- _Work instructions_
All of the data below must be reproduced word for word, but without its images.

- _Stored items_
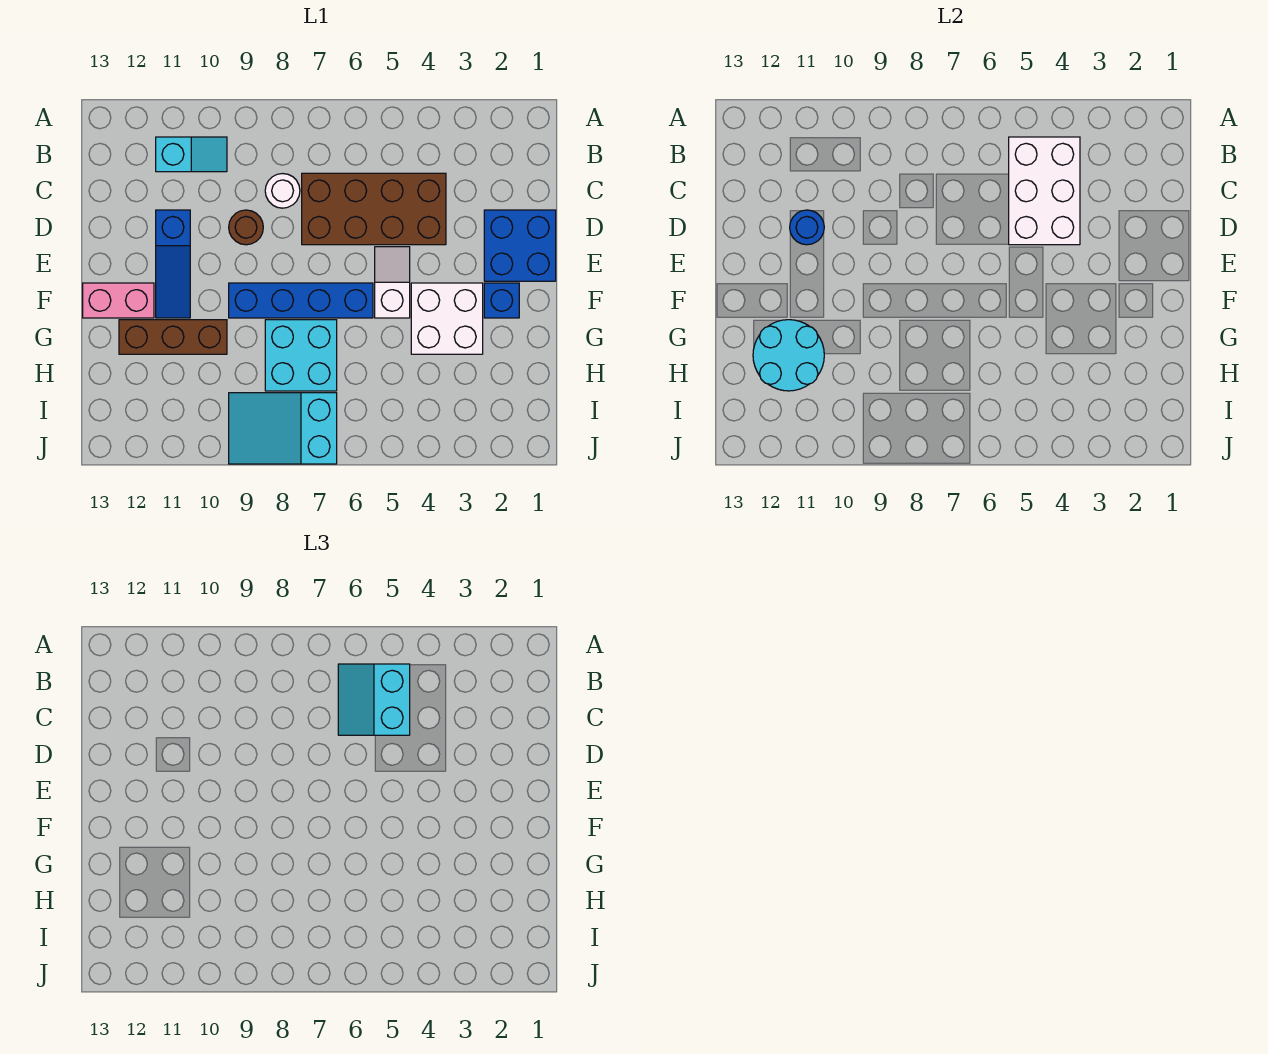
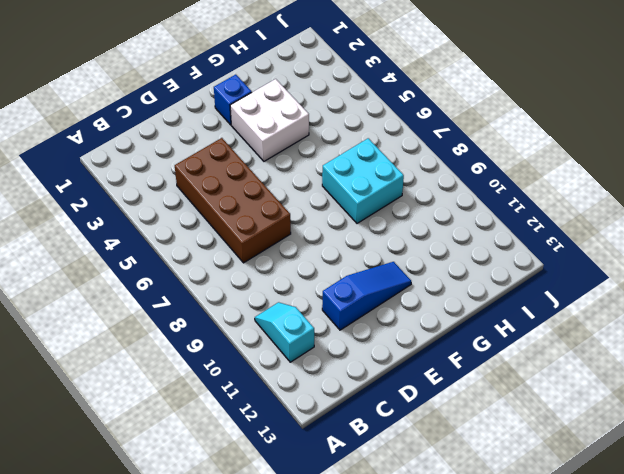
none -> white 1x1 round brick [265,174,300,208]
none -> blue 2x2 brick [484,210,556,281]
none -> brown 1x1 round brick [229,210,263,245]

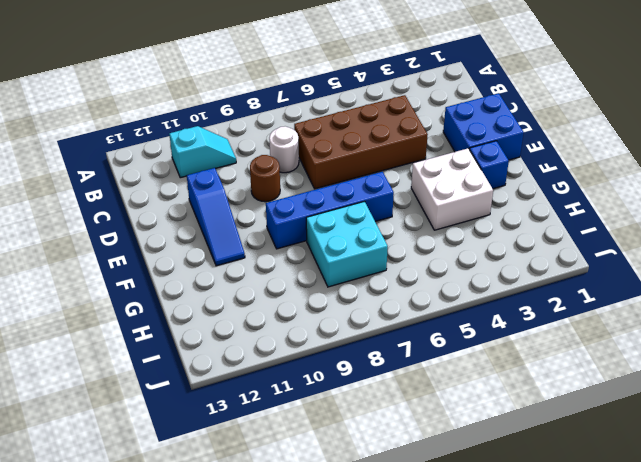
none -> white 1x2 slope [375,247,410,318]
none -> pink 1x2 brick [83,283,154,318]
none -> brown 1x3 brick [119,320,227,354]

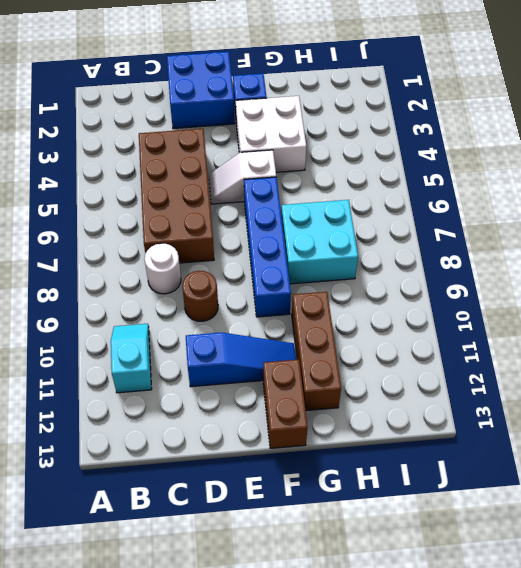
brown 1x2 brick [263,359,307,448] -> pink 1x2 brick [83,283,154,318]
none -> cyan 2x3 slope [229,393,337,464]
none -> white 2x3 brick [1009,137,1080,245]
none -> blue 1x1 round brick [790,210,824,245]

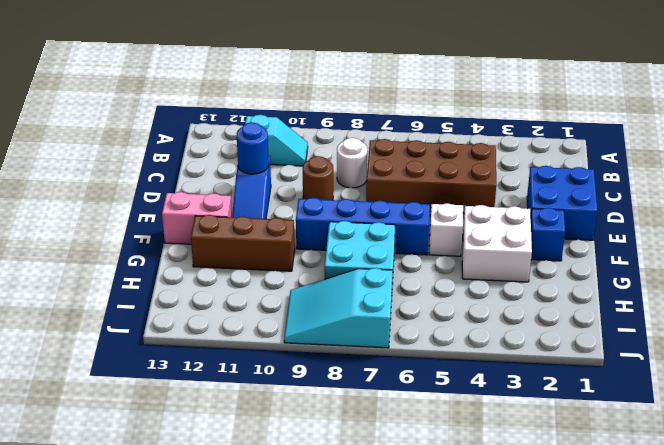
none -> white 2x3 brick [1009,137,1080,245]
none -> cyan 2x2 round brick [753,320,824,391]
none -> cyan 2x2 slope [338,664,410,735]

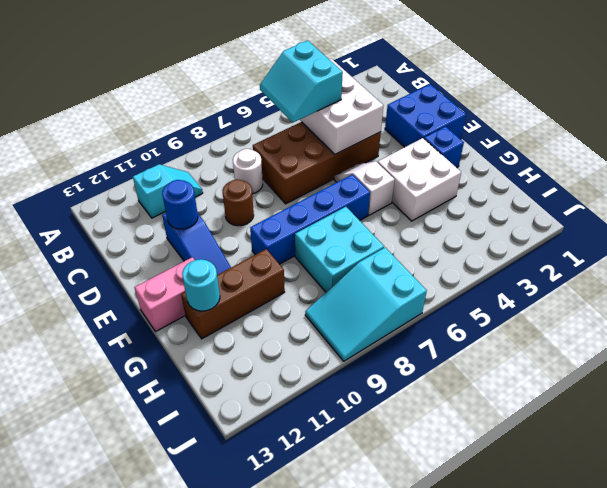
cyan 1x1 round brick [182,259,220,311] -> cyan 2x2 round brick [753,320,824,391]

- _Response box_
none -> white 1x1 round brick [265,174,300,208]
none -> blue 2x2 brick [484,210,556,281]
none -> brown 1x1 round brick [229,210,263,245]

none -> white 1x2 slope [375,247,410,318]
none -> pink 1x2 brick [83,283,154,318]
none -> brown 1x3 brick [119,320,227,354]

brown 1x2 brick [263,359,307,448] -> pink 1x2 brick [83,283,154,318]
none -> cyan 2x3 slope [229,393,337,464]
none -> white 2x3 brick [1009,137,1080,245]
none -> blue 1x1 round brick [790,210,824,245]

none -> white 2x3 brick [1009,137,1080,245]
none -> cyan 2x2 round brick [753,320,824,391]
none -> cyan 2x2 slope [338,664,410,735]

cyan 1x1 round brick [182,259,220,311] -> cyan 2x2 round brick [753,320,824,391]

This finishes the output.